WHAT YOU SHOULD DO:
Copy out the data in full and exactly, passing over the pictures.

━━ RECORDS SHOWN

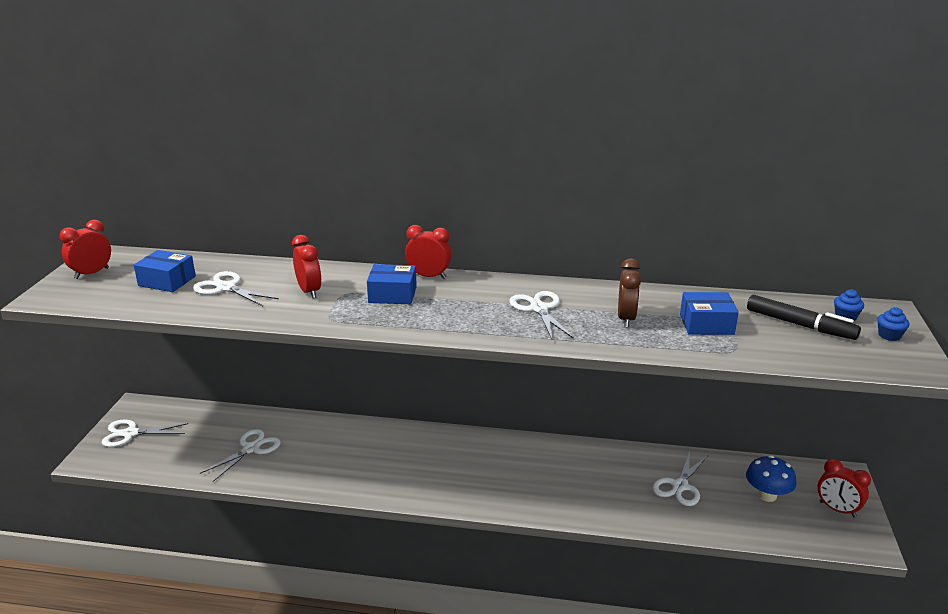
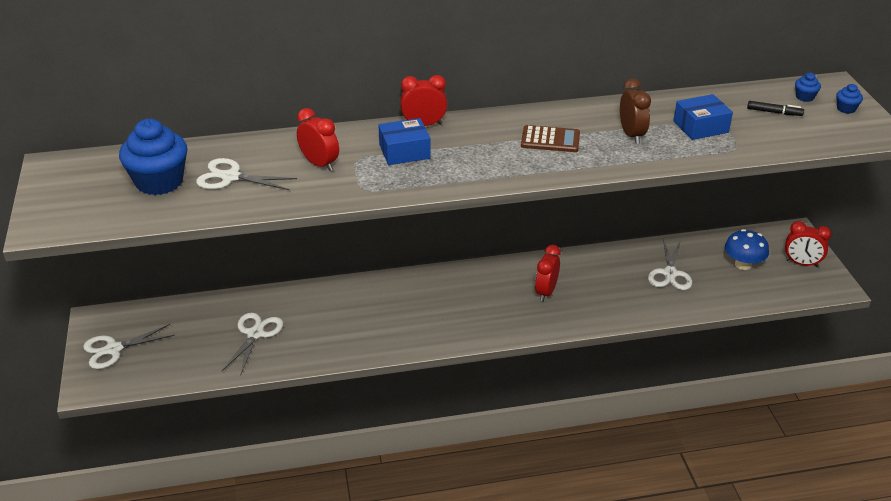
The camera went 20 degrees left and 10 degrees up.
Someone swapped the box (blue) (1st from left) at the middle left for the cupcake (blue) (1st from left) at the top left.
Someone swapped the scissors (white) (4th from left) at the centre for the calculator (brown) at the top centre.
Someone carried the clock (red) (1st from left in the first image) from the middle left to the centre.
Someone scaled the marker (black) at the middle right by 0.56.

━━━━

RESULT OF THIS EXERCISE:
The camera went 20 degrees left and 10 degrees up.
Someone swapped the box (blue) (1st from left) at the middle left for the cupcake (blue) (1st from left) at the top left.
Someone swapped the scissors (white) (4th from left) at the centre for the calculator (brown) at the top centre.
Someone carried the clock (red) (1st from left in the first image) from the middle left to the centre.
Someone scaled the marker (black) at the middle right by 0.56.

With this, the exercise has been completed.